#### [EXERCISE BRIEF]
Starting at the line that contains "relocated | russet_egg_shape" and ending at the line that contains "degrees clockwise |", the lines below are to be given again exactly, with nothing added.

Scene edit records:
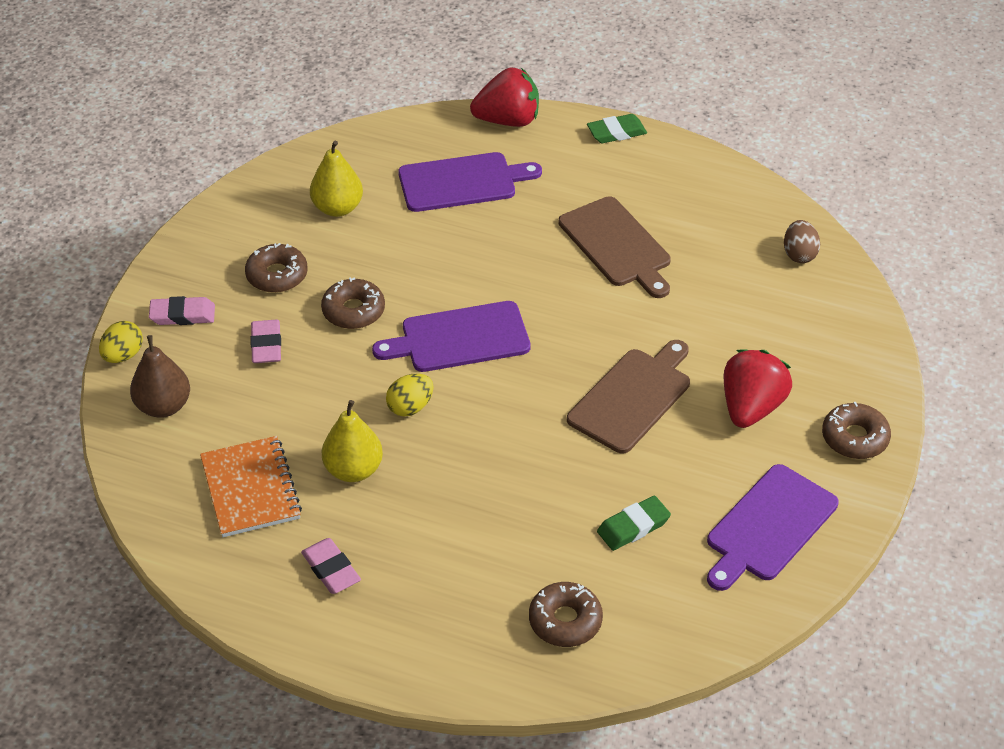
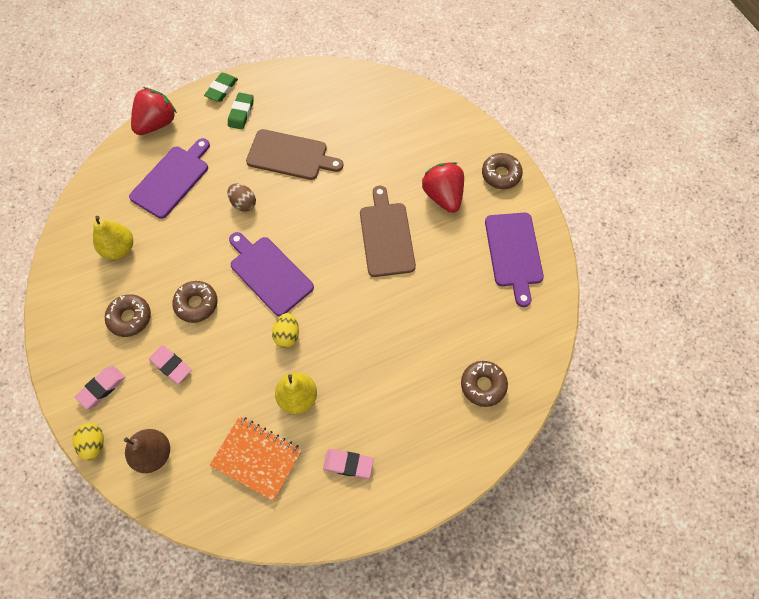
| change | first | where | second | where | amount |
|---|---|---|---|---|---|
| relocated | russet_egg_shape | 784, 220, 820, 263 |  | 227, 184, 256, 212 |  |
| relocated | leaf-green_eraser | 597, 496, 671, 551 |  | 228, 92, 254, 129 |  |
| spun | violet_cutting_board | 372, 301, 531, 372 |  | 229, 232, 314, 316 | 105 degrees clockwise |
...
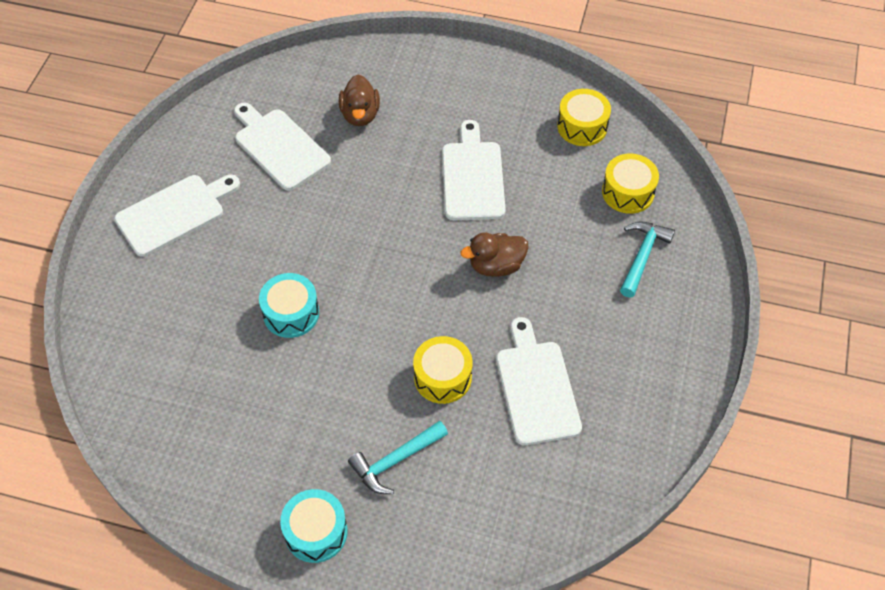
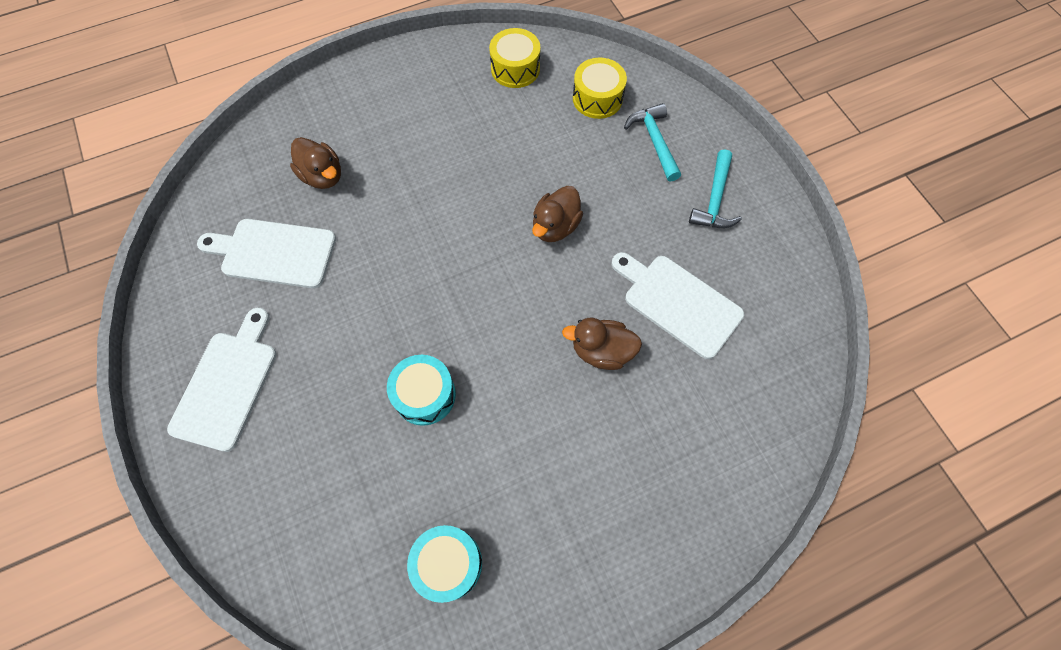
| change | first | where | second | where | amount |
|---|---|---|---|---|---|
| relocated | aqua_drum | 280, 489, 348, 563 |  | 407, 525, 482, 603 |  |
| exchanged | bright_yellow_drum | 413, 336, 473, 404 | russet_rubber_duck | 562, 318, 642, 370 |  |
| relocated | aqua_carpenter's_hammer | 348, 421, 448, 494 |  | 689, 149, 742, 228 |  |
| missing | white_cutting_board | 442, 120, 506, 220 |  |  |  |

#### [TASK SOLUTION]
| relocated | russet_egg_shape | 784, 220, 820, 263 |  | 227, 184, 256, 212 |  |
| relocated | leaf-green_eraser | 597, 496, 671, 551 |  | 228, 92, 254, 129 |  |
| spun | violet_cutting_board | 372, 301, 531, 372 |  | 229, 232, 314, 316 | 105 degrees clockwise |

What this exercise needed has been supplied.